**ENTRIES SHOWN**
>>>>
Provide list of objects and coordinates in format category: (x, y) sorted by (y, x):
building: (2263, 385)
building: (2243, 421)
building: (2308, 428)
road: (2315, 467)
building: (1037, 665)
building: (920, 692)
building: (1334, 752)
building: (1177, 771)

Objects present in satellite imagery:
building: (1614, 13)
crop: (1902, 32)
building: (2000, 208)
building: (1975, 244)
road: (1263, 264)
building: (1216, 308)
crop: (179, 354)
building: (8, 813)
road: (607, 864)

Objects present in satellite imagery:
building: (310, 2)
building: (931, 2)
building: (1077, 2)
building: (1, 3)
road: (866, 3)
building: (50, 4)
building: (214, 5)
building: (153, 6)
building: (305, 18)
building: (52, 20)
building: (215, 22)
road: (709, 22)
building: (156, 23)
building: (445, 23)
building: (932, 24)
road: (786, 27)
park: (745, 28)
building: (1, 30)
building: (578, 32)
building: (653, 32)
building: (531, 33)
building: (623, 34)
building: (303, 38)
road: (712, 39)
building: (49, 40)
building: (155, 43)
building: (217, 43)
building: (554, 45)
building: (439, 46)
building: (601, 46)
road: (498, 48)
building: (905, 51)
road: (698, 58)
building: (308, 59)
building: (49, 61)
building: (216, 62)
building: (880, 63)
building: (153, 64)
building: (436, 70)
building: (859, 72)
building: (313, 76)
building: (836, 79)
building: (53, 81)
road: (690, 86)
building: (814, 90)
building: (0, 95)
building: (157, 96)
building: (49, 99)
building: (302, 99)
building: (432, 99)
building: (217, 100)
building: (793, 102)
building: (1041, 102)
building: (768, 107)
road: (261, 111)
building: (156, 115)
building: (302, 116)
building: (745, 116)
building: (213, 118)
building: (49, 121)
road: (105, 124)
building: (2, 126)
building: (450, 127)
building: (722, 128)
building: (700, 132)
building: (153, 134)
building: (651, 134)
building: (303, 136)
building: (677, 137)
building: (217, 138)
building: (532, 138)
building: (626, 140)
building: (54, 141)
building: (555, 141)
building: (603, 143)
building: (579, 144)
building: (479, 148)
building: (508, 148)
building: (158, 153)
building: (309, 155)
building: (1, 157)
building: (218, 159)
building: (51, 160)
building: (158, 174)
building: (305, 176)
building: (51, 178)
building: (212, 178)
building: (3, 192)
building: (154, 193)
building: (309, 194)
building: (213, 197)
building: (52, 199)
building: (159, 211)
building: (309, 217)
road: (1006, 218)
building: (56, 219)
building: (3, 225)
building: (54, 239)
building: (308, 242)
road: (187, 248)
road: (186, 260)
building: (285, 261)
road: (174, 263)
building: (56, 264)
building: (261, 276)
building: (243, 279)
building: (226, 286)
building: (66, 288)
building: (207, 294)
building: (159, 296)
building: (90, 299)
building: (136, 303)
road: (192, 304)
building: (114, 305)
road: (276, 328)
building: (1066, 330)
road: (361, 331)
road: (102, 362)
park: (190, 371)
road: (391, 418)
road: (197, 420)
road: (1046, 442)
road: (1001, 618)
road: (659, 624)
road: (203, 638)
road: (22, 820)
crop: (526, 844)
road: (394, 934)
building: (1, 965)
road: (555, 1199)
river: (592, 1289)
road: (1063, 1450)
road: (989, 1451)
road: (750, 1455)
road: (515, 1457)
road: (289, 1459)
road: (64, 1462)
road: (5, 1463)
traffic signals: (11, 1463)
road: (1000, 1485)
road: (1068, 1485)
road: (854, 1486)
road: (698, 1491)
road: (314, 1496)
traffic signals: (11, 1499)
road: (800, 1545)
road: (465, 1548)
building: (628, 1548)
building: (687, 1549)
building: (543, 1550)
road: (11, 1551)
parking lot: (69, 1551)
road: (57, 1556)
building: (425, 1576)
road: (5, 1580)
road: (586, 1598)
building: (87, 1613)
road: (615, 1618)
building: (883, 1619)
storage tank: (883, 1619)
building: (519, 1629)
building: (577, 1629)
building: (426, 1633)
<<<<
**PROBLEM DETAILS**
Repeat the listing above exactly, every line of it.

**RESPONSE TO THE EXERCISE**
Provide list of objects and coordinates in format category: (x, y) sorted by (y, x):
building: (2263, 385)
building: (2243, 421)
building: (2308, 428)
road: (2315, 467)
building: (1037, 665)
building: (920, 692)
building: (1334, 752)
building: (1177, 771)

Objects present in satellite imagery:
building: (1614, 13)
crop: (1902, 32)
building: (2000, 208)
building: (1975, 244)
road: (1263, 264)
building: (1216, 308)
crop: (179, 354)
building: (8, 813)
road: (607, 864)

Objects present in satellite imagery:
building: (310, 2)
building: (931, 2)
building: (1077, 2)
building: (1, 3)
road: (866, 3)
building: (50, 4)
building: (214, 5)
building: (153, 6)
building: (305, 18)
building: (52, 20)
building: (215, 22)
road: (709, 22)
building: (156, 23)
building: (445, 23)
building: (932, 24)
road: (786, 27)
park: (745, 28)
building: (1, 30)
building: (578, 32)
building: (653, 32)
building: (531, 33)
building: (623, 34)
building: (303, 38)
road: (712, 39)
building: (49, 40)
building: (155, 43)
building: (217, 43)
building: (554, 45)
building: (439, 46)
building: (601, 46)
road: (498, 48)
building: (905, 51)
road: (698, 58)
building: (308, 59)
building: (49, 61)
building: (216, 62)
building: (880, 63)
building: (153, 64)
building: (436, 70)
building: (859, 72)
building: (313, 76)
building: (836, 79)
building: (53, 81)
road: (690, 86)
building: (814, 90)
building: (0, 95)
building: (157, 96)
building: (49, 99)
building: (302, 99)
building: (432, 99)
building: (217, 100)
building: (793, 102)
building: (1041, 102)
building: (768, 107)
road: (261, 111)
building: (156, 115)
building: (302, 116)
building: (745, 116)
building: (213, 118)
building: (49, 121)
road: (105, 124)
building: (2, 126)
building: (450, 127)
building: (722, 128)
building: (700, 132)
building: (153, 134)
building: (651, 134)
building: (303, 136)
building: (677, 137)
building: (217, 138)
building: (532, 138)
building: (626, 140)
building: (54, 141)
building: (555, 141)
building: (603, 143)
building: (579, 144)
building: (479, 148)
building: (508, 148)
building: (158, 153)
building: (309, 155)
building: (1, 157)
building: (218, 159)
building: (51, 160)
building: (158, 174)
building: (305, 176)
building: (51, 178)
building: (212, 178)
building: (3, 192)
building: (154, 193)
building: (309, 194)
building: (213, 197)
building: (52, 199)
building: (159, 211)
building: (309, 217)
road: (1006, 218)
building: (56, 219)
building: (3, 225)
building: (54, 239)
building: (308, 242)
road: (187, 248)
road: (186, 260)
building: (285, 261)
road: (174, 263)
building: (56, 264)
building: (261, 276)
building: (243, 279)
building: (226, 286)
building: (66, 288)
building: (207, 294)
building: (159, 296)
building: (90, 299)
building: (136, 303)
road: (192, 304)
building: (114, 305)
road: (276, 328)
building: (1066, 330)
road: (361, 331)
road: (102, 362)
park: (190, 371)
road: (391, 418)
road: (197, 420)
road: (1046, 442)
road: (1001, 618)
road: (659, 624)
road: (203, 638)
road: (22, 820)
crop: (526, 844)
road: (394, 934)
building: (1, 965)
road: (555, 1199)
river: (592, 1289)
road: (1063, 1450)
road: (989, 1451)
road: (750, 1455)
road: (515, 1457)
road: (289, 1459)
road: (64, 1462)
road: (5, 1463)
traffic signals: (11, 1463)
road: (1000, 1485)
road: (1068, 1485)
road: (854, 1486)
road: (698, 1491)
road: (314, 1496)
traffic signals: (11, 1499)
road: (800, 1545)
road: (465, 1548)
building: (628, 1548)
building: (687, 1549)
building: (543, 1550)
road: (11, 1551)
parking lot: (69, 1551)
road: (57, 1556)
building: (425, 1576)
road: (5, 1580)
road: (586, 1598)
building: (87, 1613)
road: (615, 1618)
building: (883, 1619)
storage tank: (883, 1619)
building: (519, 1629)
building: (577, 1629)
building: (426, 1633)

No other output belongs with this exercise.